Work to be completed | The following data is to be repeated exactly, its pictures excluded.

[Synthetic geometry scene data]
──────────────────────────────

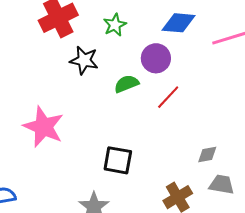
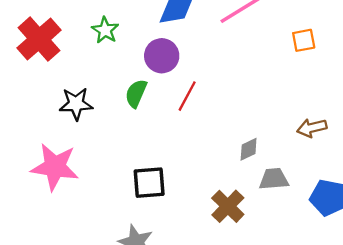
black star: (84, 60) -> (76, 104), moved
green semicircle: (126, 84) -> (136, 93), turned -30

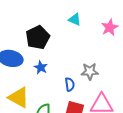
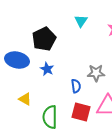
cyan triangle: (75, 19) -> (81, 21), turned 40
yellow triangle: (19, 97) -> (25, 99), size x0.6

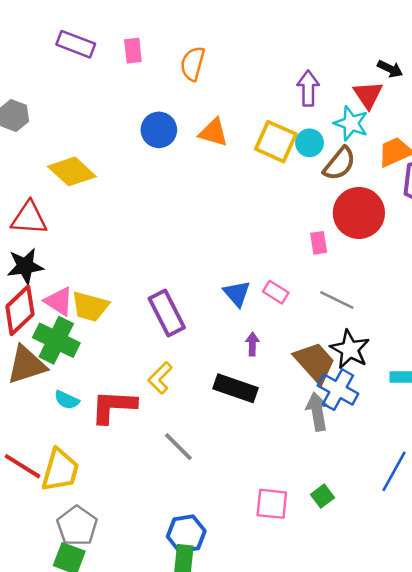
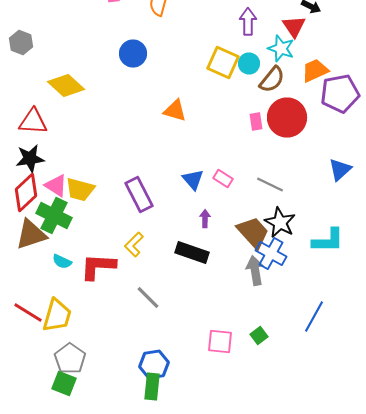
orange triangle: (213, 132) -> (175, 110), moved
pink rectangle: (319, 243) -> (256, 122), moved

──────────────────────────────

Task solution |
black star: (84, 60) -> (76, 104), moved
green semicircle: (126, 84) -> (136, 93), turned -30

cyan triangle: (75, 19) -> (81, 21), turned 40
yellow triangle: (19, 97) -> (25, 99), size x0.6

orange triangle: (213, 132) -> (175, 110), moved
pink rectangle: (319, 243) -> (256, 122), moved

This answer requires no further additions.